> [Written task]:
Restate the following data in its entirety, word for word and without images.
◆ ◆ ◆ ◆
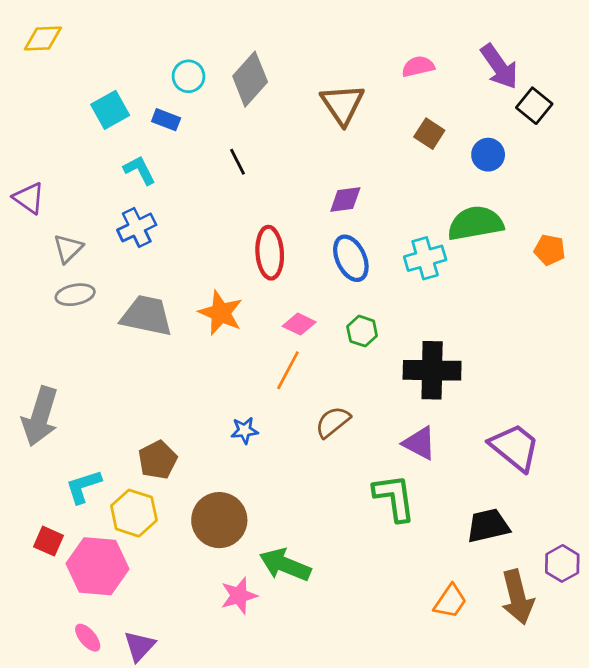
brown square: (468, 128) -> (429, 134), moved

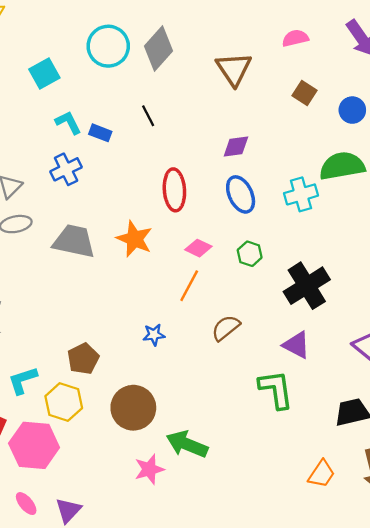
cyan circle: (188, 76) -> (108, 46), size x1.6
blue rectangle: (166, 120) -> (100, 133), moved
black cross: (432, 370) -> (307, 286), turned -33

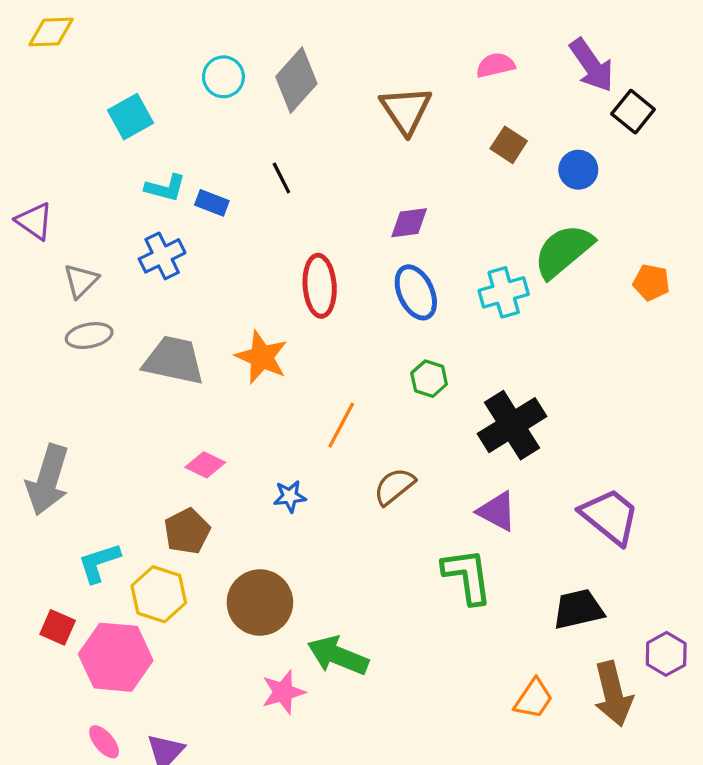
cyan circle: (108, 46) -> (223, 77), size x0.7
cyan L-shape: (68, 123) -> (165, 188), turned 132
green semicircle: (342, 166) -> (563, 251), turned -30
pink diamond: (198, 248) -> (205, 465), moved

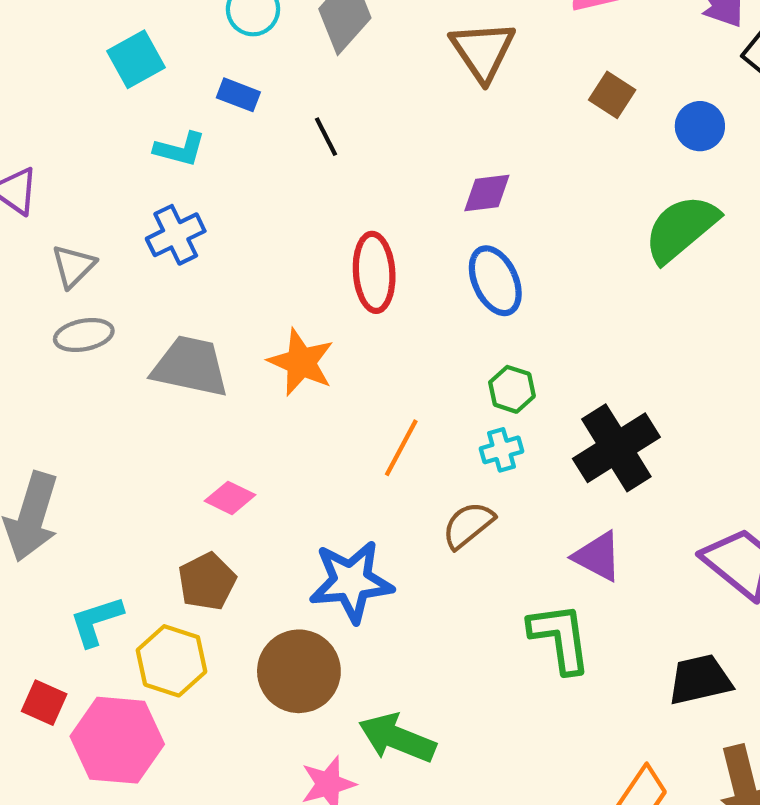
blue rectangle: (212, 203) -> (238, 95), moved
cyan cross: (504, 292) -> (502, 450), moved, size x0.7
blue star: (290, 496) -> (351, 581), moved, size x2.0

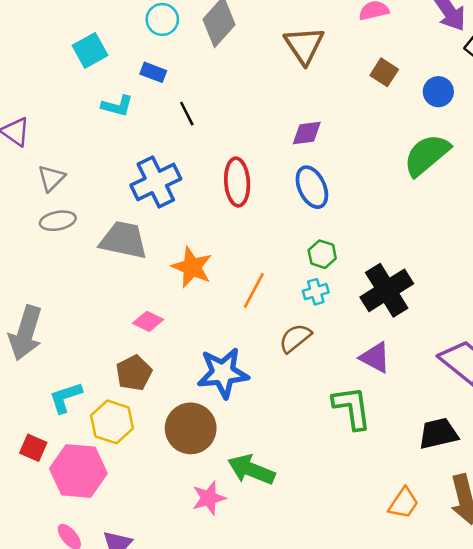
black line: (326, 137) -> (187, 114), moved
blue cross: (176, 235) -> (156, 182), moved, size x1.4
orange star: (301, 362) -> (192, 267), moved

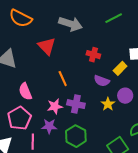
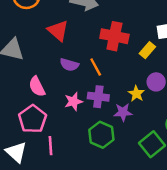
red cross: (93, 55) -> (114, 36), size x1.6
orange line: (63, 79) -> (96, 67), moved
purple semicircle: (102, 81) -> (69, 65), moved
purple star: (49, 126) -> (123, 112), moved

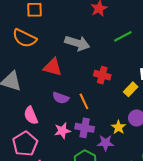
red triangle: (58, 31) -> (53, 67), turned -30
red cross: (114, 36) -> (102, 75), size x0.7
◆ ◆ ◆ ◆
> [Response to this task]:
brown square: (468, 128) -> (429, 134), moved

cyan circle: (188, 76) -> (108, 46), size x1.6
blue rectangle: (166, 120) -> (100, 133), moved
black cross: (432, 370) -> (307, 286), turned -33

cyan circle: (108, 46) -> (223, 77), size x0.7
cyan L-shape: (68, 123) -> (165, 188), turned 132
green semicircle: (342, 166) -> (563, 251), turned -30
pink diamond: (198, 248) -> (205, 465), moved

blue rectangle: (212, 203) -> (238, 95), moved
cyan cross: (504, 292) -> (502, 450), moved, size x0.7
blue star: (290, 496) -> (351, 581), moved, size x2.0

black line: (326, 137) -> (187, 114), moved
blue cross: (176, 235) -> (156, 182), moved, size x1.4
orange star: (301, 362) -> (192, 267), moved

red cross: (93, 55) -> (114, 36), size x1.6
orange line: (63, 79) -> (96, 67), moved
purple semicircle: (102, 81) -> (69, 65), moved
purple star: (49, 126) -> (123, 112), moved

red triangle: (58, 31) -> (53, 67), turned -30
red cross: (114, 36) -> (102, 75), size x0.7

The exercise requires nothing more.